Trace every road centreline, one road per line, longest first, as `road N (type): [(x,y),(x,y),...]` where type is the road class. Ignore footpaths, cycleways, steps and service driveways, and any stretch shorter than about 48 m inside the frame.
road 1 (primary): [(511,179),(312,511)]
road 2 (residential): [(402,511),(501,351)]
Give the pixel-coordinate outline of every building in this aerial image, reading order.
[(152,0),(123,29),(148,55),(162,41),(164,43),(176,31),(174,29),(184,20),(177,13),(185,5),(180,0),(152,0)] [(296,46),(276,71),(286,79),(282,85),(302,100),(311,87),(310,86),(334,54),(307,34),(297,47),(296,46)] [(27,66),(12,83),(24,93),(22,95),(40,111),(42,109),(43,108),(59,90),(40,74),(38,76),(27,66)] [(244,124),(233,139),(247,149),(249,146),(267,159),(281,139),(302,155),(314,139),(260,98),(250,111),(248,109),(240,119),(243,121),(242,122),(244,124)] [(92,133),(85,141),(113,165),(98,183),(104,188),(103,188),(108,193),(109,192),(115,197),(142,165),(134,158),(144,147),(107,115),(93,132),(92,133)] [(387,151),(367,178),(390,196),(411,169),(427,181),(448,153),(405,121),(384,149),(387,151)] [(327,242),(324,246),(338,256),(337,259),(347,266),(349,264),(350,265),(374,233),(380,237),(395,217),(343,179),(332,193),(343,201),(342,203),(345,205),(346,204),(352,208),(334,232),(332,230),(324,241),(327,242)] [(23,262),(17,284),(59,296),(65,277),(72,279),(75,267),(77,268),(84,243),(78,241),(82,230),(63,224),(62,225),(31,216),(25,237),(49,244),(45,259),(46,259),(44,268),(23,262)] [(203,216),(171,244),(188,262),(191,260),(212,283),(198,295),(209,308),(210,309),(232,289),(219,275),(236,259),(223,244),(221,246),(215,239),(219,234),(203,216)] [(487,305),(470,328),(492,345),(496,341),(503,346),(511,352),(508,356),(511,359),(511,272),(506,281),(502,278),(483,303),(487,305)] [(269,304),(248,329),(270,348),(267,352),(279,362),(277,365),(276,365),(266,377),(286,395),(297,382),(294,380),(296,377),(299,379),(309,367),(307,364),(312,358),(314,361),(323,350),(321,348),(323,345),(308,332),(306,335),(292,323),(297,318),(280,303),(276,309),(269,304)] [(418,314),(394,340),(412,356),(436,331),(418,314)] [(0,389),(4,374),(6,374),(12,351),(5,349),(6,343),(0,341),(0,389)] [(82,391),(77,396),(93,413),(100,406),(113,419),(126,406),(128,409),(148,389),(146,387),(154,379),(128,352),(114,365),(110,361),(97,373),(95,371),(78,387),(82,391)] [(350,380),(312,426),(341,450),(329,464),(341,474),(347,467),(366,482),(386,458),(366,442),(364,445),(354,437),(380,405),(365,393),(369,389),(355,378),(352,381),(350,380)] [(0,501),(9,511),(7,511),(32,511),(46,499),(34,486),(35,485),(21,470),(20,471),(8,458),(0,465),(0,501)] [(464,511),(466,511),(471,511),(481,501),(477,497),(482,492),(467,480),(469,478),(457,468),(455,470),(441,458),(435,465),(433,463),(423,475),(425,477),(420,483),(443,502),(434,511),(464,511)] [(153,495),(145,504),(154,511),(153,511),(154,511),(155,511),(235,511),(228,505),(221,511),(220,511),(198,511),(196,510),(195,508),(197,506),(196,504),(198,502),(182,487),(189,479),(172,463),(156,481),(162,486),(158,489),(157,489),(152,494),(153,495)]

**What this task involves**
Convert all of the entries above into a JSON array of strings, one string per line, skipping any blank lines.

**The completed task**
[
  "Trace every road centreline, one road per line, longest first, as `road N (type): [(x,y),(x,y),...]` where type is the road class. Ignore footpaths, cycleways, steps and service driveways, and any stretch shorter than about 48 m inside the frame.",
  "road 1 (primary): [(511,179),(312,511)]",
  "road 2 (residential): [(402,511),(501,351)]",
  "Give the pixel-coordinate outline of every building in this aerial image, reading order.",
  "[(152,0),(123,29),(148,55),(162,41),(164,43),(176,31),(174,29),(184,20),(177,13),(185,5),(180,0),(152,0)] [(296,46),(276,71),(286,79),(282,85),(302,100),(311,87),(310,86),(334,54),(307,34),(297,47),(296,46)] [(27,66),(12,83),(24,93),(22,95),(40,111),(42,109),(43,108),(59,90),(40,74),(38,76),(27,66)] [(244,124),(233,139),(247,149),(249,146),(267,159),(281,139),(302,155),(314,139),(260,98),(250,111),(248,109),(240,119),(243,121),(242,122),(244,124)] [(92,133),(85,141),(113,165),(98,183),(104,188),(103,188),(108,193),(109,192),(115,197),(142,165),(134,158),(144,147),(107,115),(93,132),(92,133)] [(387,151),(367,178),(390,196),(411,169),(427,181),(448,153),(405,121),(384,149),(387,151)] [(327,242),(324,246),(338,256),(337,259),(347,266),(349,264),(350,265),(374,233),(380,237),(395,217),(343,179),(332,193),(343,201),(342,203),(345,205),(346,204),(352,208),(334,232),(332,230),(324,241),(327,242)] [(23,262),(17,284),(59,296),(65,277),(72,279),(75,267),(77,268),(84,243),(78,241),(82,230),(63,224),(62,225),(31,216),(25,237),(49,244),(45,259),(46,259),(44,268),(23,262)] [(203,216),(171,244),(188,262),(191,260),(212,283),(198,295),(209,308),(210,309),(232,289),(219,275),(236,259),(223,244),(221,246),(215,239),(219,234),(203,216)] [(487,305),(470,328),(492,345),(496,341),(503,346),(511,352),(508,356),(511,359),(511,272),(506,281),(502,278),(483,303),(487,305)] [(269,304),(248,329),(270,348),(267,352),(279,362),(277,365),(276,365),(266,377),(286,395),(297,382),(294,380),(296,377),(299,379),(309,367),(307,364),(312,358),(314,361),(323,350),(321,348),(323,345),(308,332),(306,335),(292,323),(297,318),(280,303),(276,309),(269,304)] [(418,314),(394,340),(412,356),(436,331),(418,314)] [(0,389),(4,374),(6,374),(12,351),(5,349),(6,343),(0,341),(0,389)] [(82,391),(77,396),(93,413),(100,406),(113,419),(126,406),(128,409),(148,389),(146,387),(154,379),(128,352),(114,365),(110,361),(97,373),(95,371),(78,387),(82,391)] [(350,380),(312,426),(341,450),(329,464),(341,474),(347,467),(366,482),(386,458),(366,442),(364,445),(354,437),(380,405),(365,393),(369,389),(355,378),(352,381),(350,380)] [(0,501),(9,511),(7,511),(32,511),(46,499),(34,486),(35,485),(21,470),(20,471),(8,458),(0,465),(0,501)] [(464,511),(466,511),(471,511),(481,501),(477,497),(482,492),(467,480),(469,478),(457,468),(455,470),(441,458),(435,465),(433,463),(423,475),(425,477),(420,483),(443,502),(434,511),(464,511)] [(153,495),(145,504),(154,511),(153,511),(154,511),(155,511),(235,511),(228,505),(221,511),(220,511),(198,511),(196,510),(195,508),(197,506),(196,504),(198,502),(182,487),(189,479),(172,463),(156,481),(162,486),(158,489),(157,489),(152,494),(153,495)]"
]